**Dataset extract**
[Start of section]

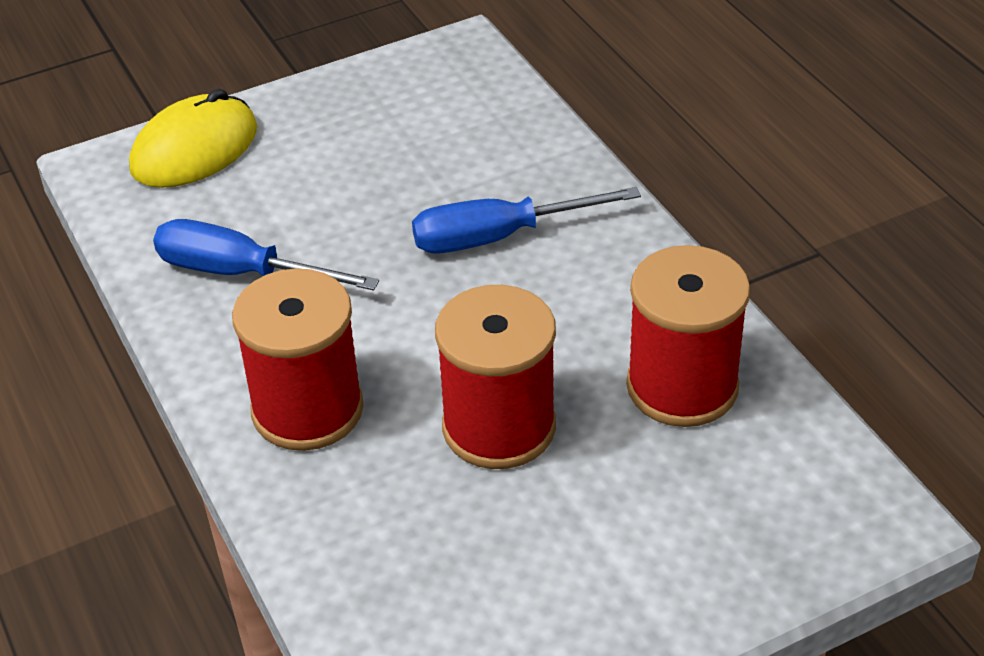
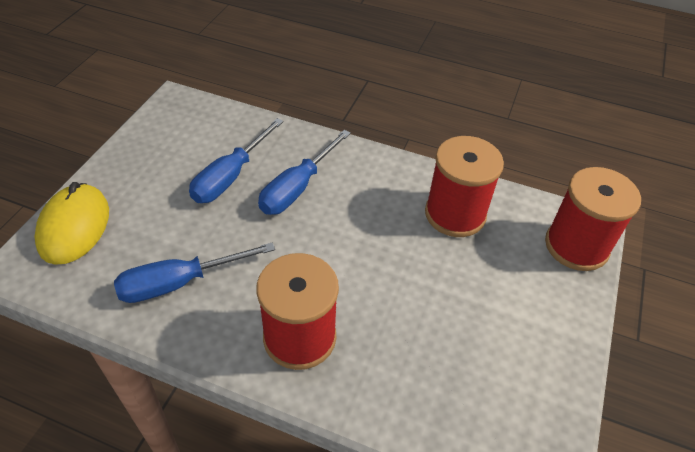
camera: 45 degrees left, 5 degrees up
(429, 179) = (230, 176): none -> blue screwdriver
(499, 427) = (401, 284): red spool -> red spool (576, 246)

[End of section]

Write the full listing out again with every line unchanged, but include no pictures.

camera: 45 degrees left, 5 degrees up
(429, 179) = (230, 176): none -> blue screwdriver
(499, 427) = (401, 284): red spool -> red spool (576, 246)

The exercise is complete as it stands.